● WHAT THE TASK ASKS
In your copy, leave out the pictures and repeat the entries below exactly.

● MATERIAL FOR THIS TASK
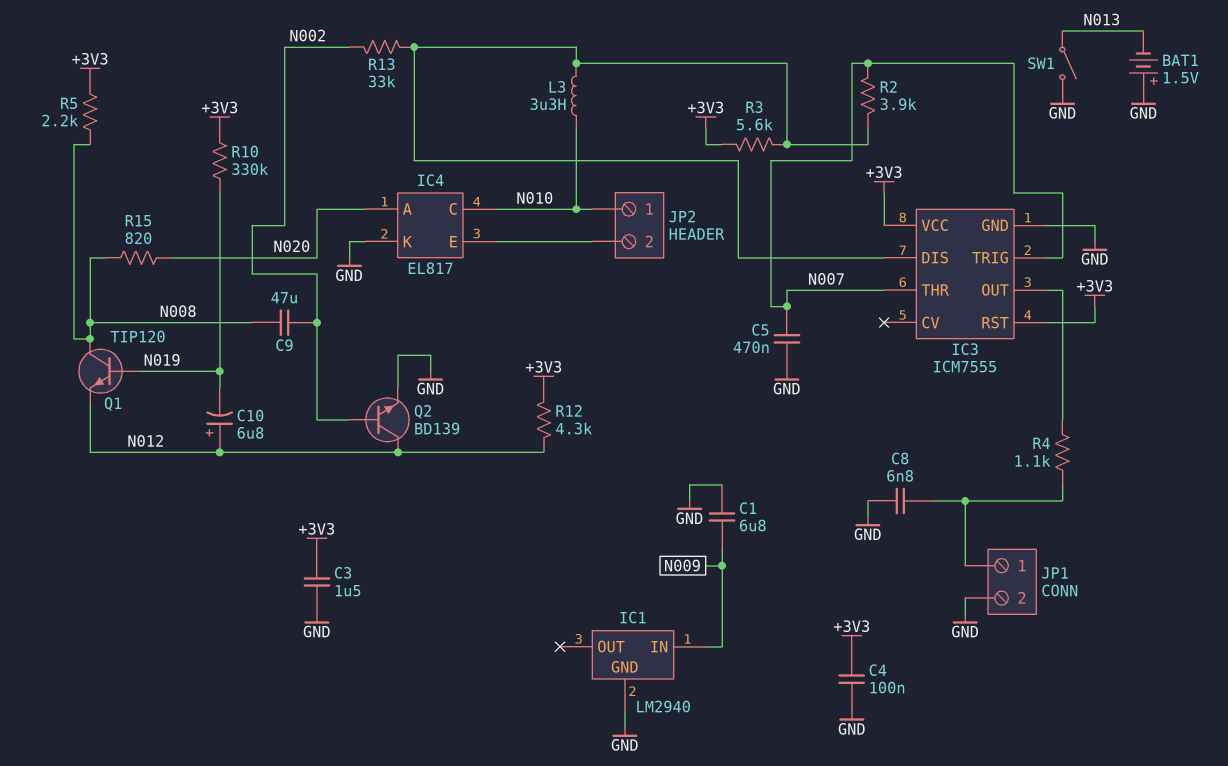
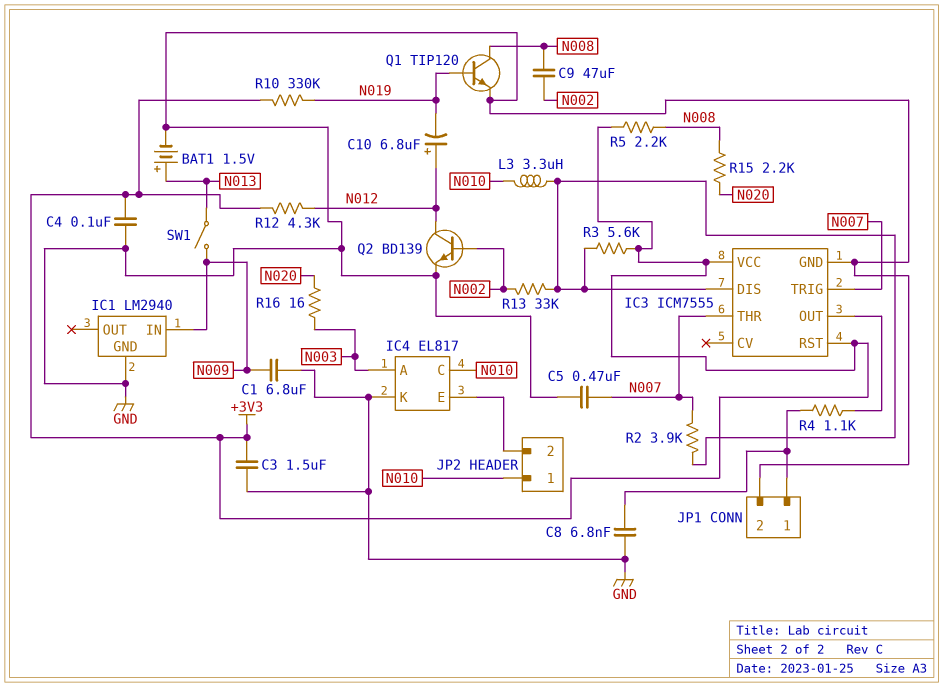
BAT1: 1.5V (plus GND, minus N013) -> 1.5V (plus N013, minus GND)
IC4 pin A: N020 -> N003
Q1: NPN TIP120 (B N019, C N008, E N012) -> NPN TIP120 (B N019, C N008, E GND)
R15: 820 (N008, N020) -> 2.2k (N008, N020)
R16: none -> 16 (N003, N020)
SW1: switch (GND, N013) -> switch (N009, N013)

● RESPONSE TO THE EXERCISE
BAT1: 1.5V (plus GND, minus N013) -> 1.5V (plus N013, minus GND)
IC4 pin A: N020 -> N003
Q1: NPN TIP120 (B N019, C N008, E N012) -> NPN TIP120 (B N019, C N008, E GND)
R15: 820 (N008, N020) -> 2.2k (N008, N020)
R16: none -> 16 (N003, N020)
SW1: switch (GND, N013) -> switch (N009, N013)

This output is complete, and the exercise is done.